■ Provided material:
- Opening Delimiter -
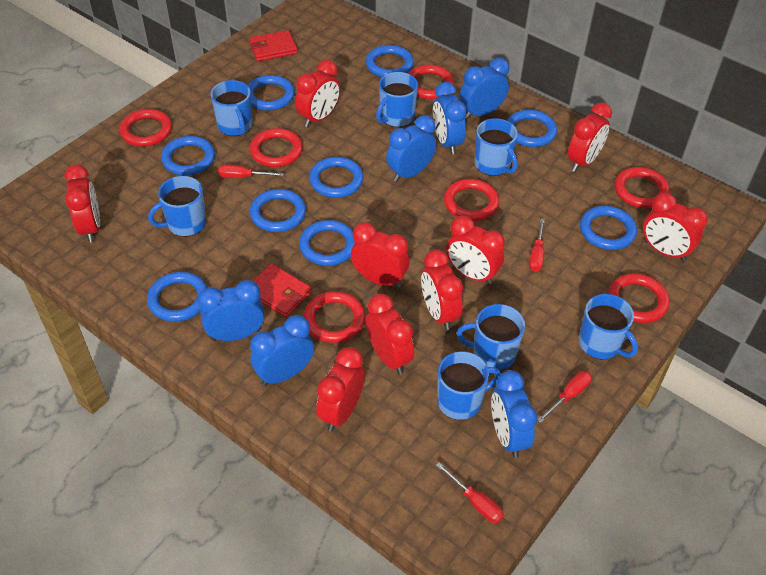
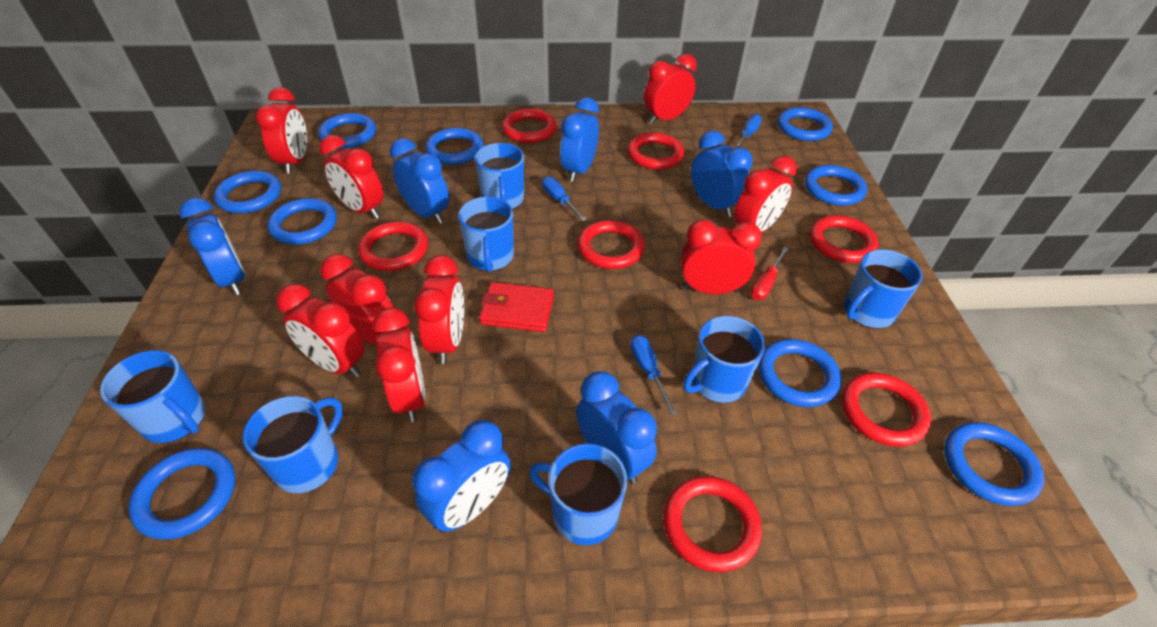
blue screwdriver: 0 -> 3
red screwdriver: 4 -> 1
red wallet: 2 -> 1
- Closing Delimiter -
■ Instructions to follow: The listing above must be repeated exactly, apart from the pictures.

■ Worked solution:
blue screwdriver: 0 -> 3
red screwdriver: 4 -> 1
red wallet: 2 -> 1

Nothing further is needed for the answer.